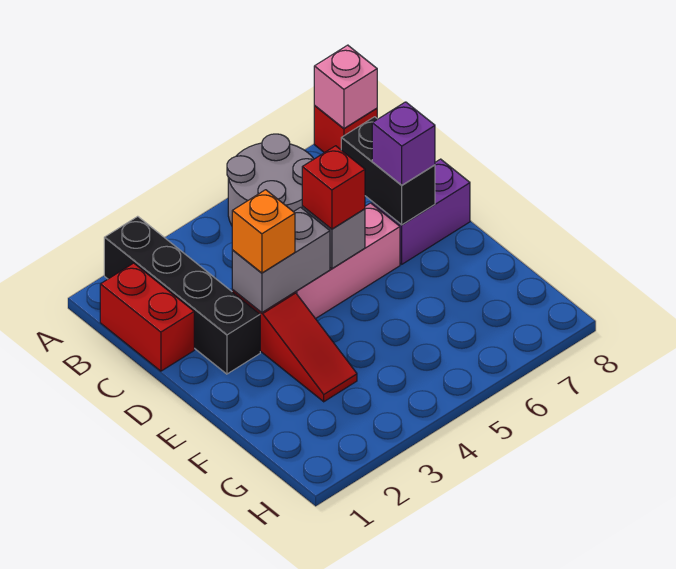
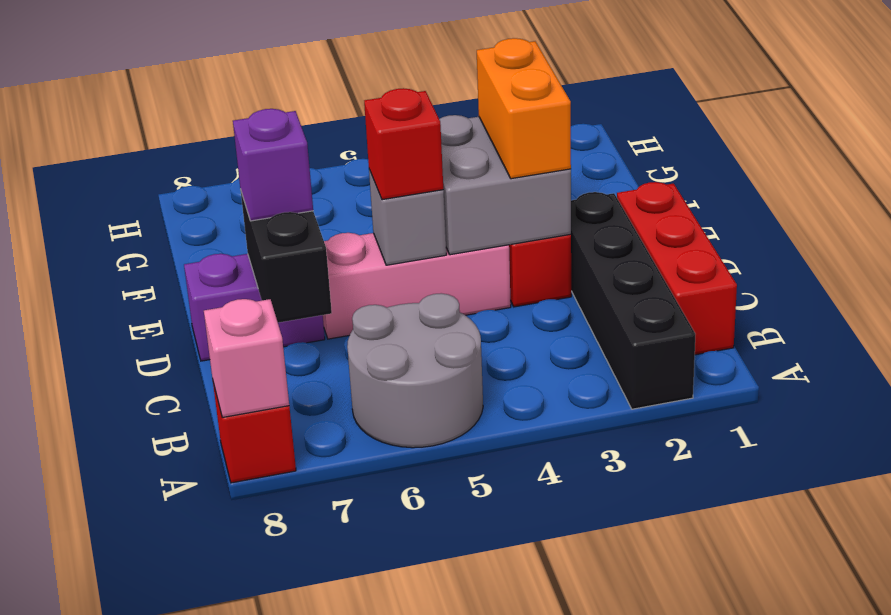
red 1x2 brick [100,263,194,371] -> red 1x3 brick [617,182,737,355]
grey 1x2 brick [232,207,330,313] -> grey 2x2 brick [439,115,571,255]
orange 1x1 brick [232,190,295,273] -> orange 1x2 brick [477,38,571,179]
--
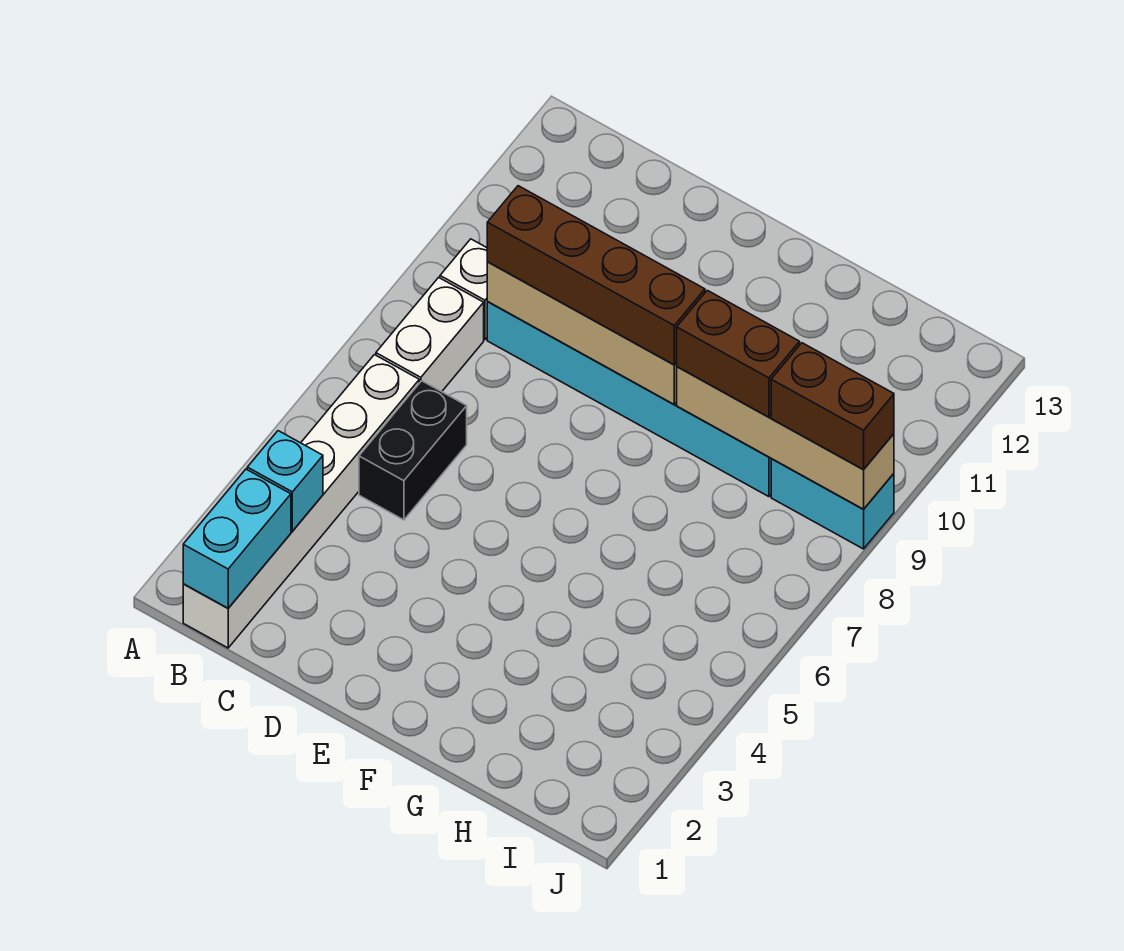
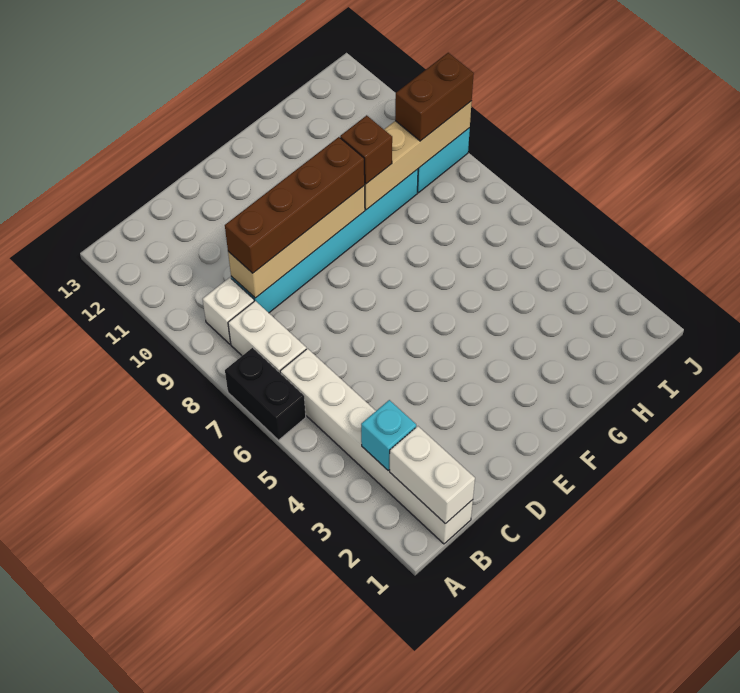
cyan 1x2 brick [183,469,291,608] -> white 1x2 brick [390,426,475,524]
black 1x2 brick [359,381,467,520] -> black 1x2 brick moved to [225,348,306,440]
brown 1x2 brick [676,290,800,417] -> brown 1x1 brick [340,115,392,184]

**YOUR GOAL**
The stretch of entries above that starts with the line containing "red 1x2 brick" and goes on through the line containing "orange 1x1 brick" is to be transcribed exactly, and no other line is to be transcribed.

**SOLUTION FOR THIS PROBLEM**
red 1x2 brick [100,263,194,371] -> red 1x3 brick [617,182,737,355]
grey 1x2 brick [232,207,330,313] -> grey 2x2 brick [439,115,571,255]
orange 1x1 brick [232,190,295,273] -> orange 1x2 brick [477,38,571,179]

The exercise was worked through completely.